EXERCISE DIRECTIONS ::
Having located "Red: [913,374,999,443] ->", write out its line and the remaining lines of the material exactly, the last one included, but not the pictures.

─── GIVEN DATA ───

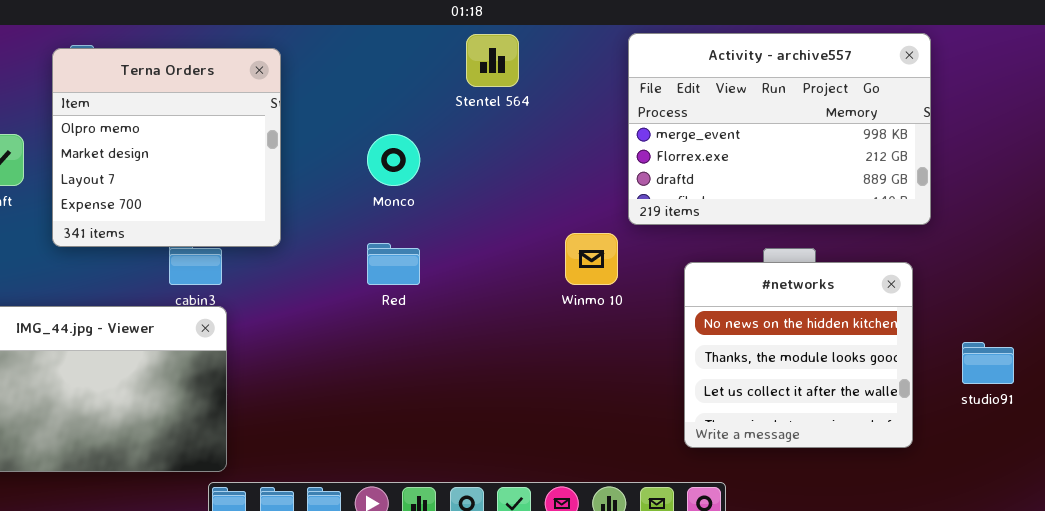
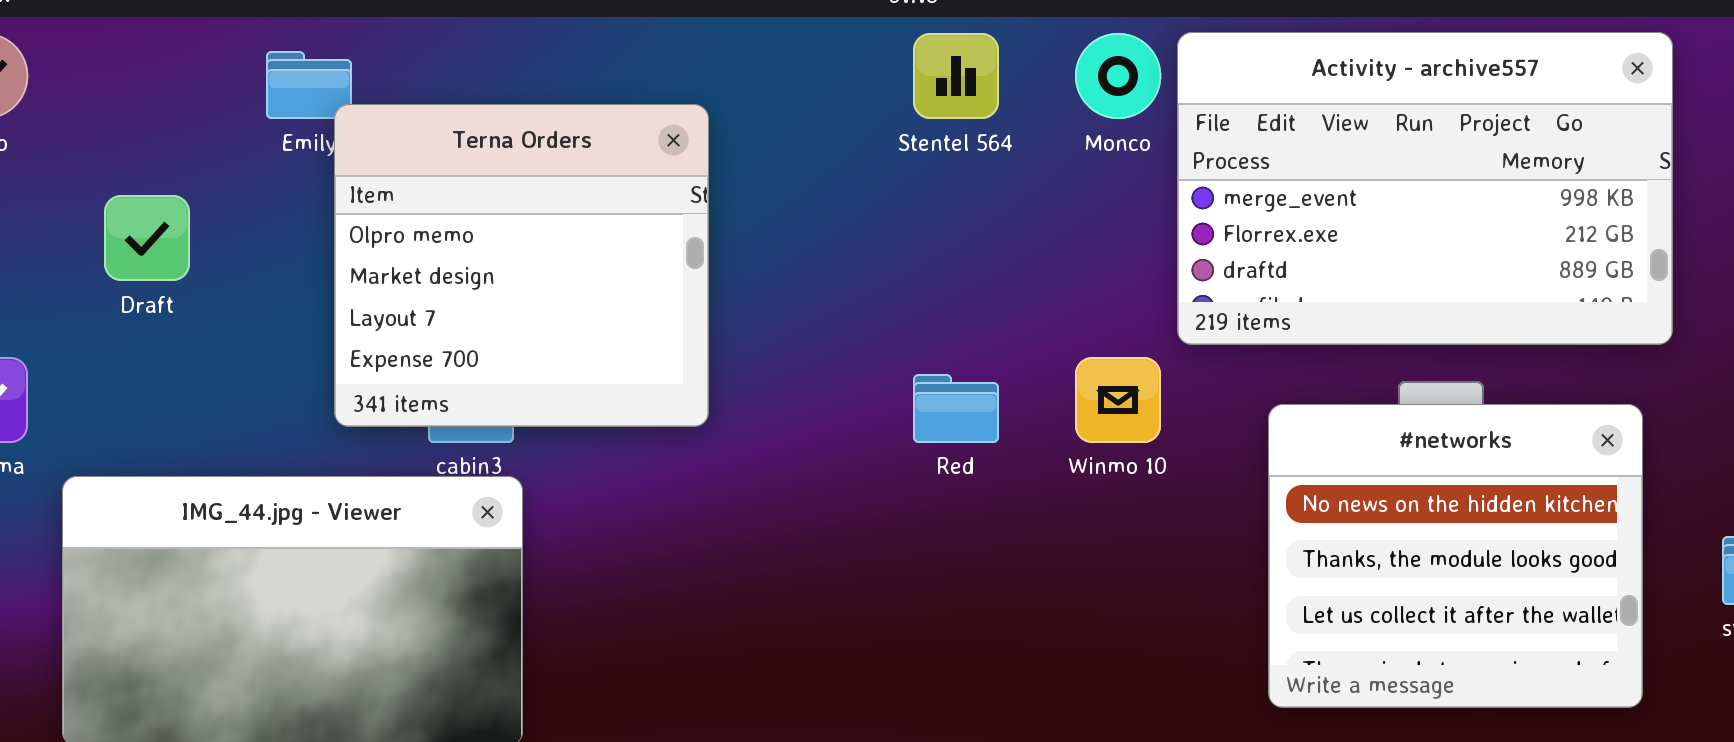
Terna Orders: [52,48,281,247] -> [334,104,709,427], moved
Monco: [367,134,420,186] -> [1075,33,1161,119], moved
Red: [367,243,420,285] -> [913,374,999,443], moved

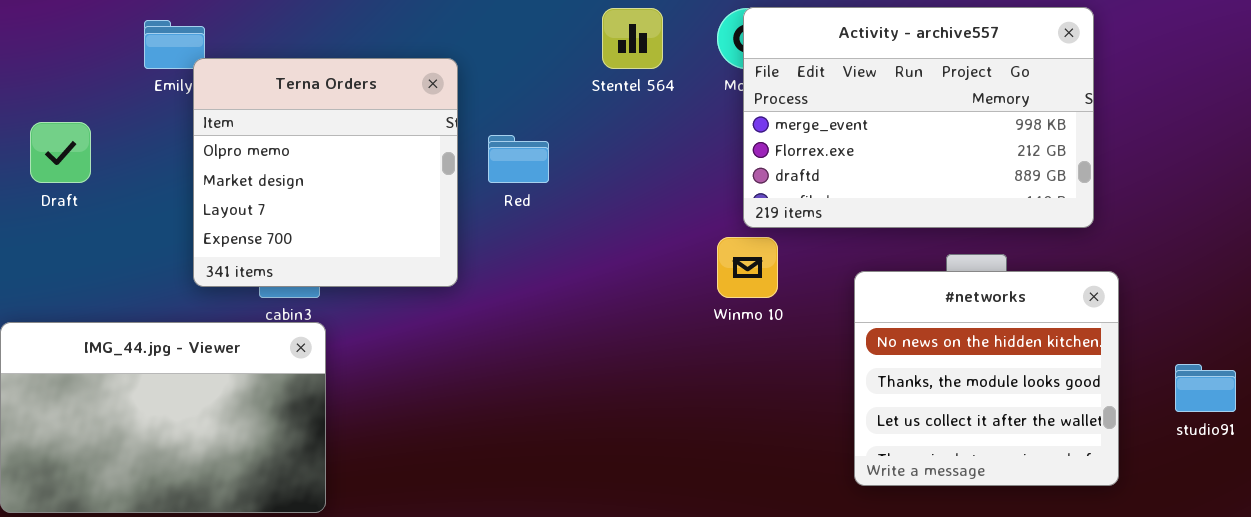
Activity - archive557: [1177,32,1673,345] -> [743,7,1094,228], moved
Red: [913,374,999,443] -> [488,135,549,183], moved

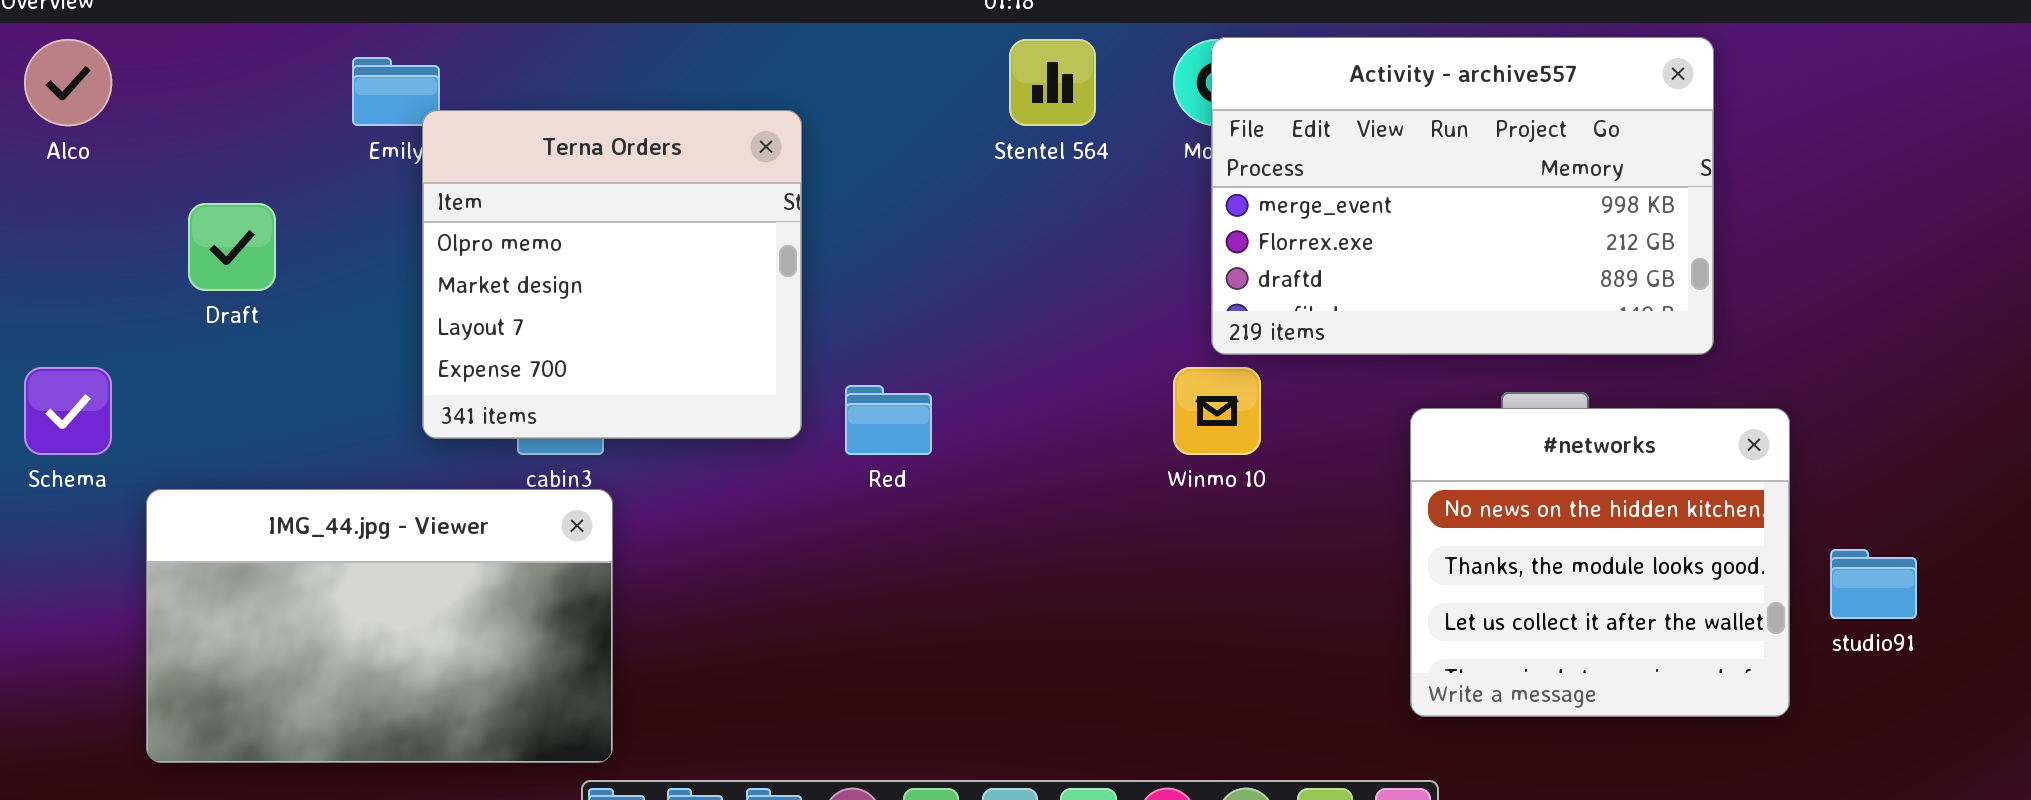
Red: [488,135,549,183] -> [845,385,932,455], moved
#networks: [854,271,1119,486] -> [1410,408,1790,717], moved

───

TASK RESULT ::
Red: [913,374,999,443] -> [488,135,549,183], moved

Red: [488,135,549,183] -> [845,385,932,455], moved
#networks: [854,271,1119,486] -> [1410,408,1790,717], moved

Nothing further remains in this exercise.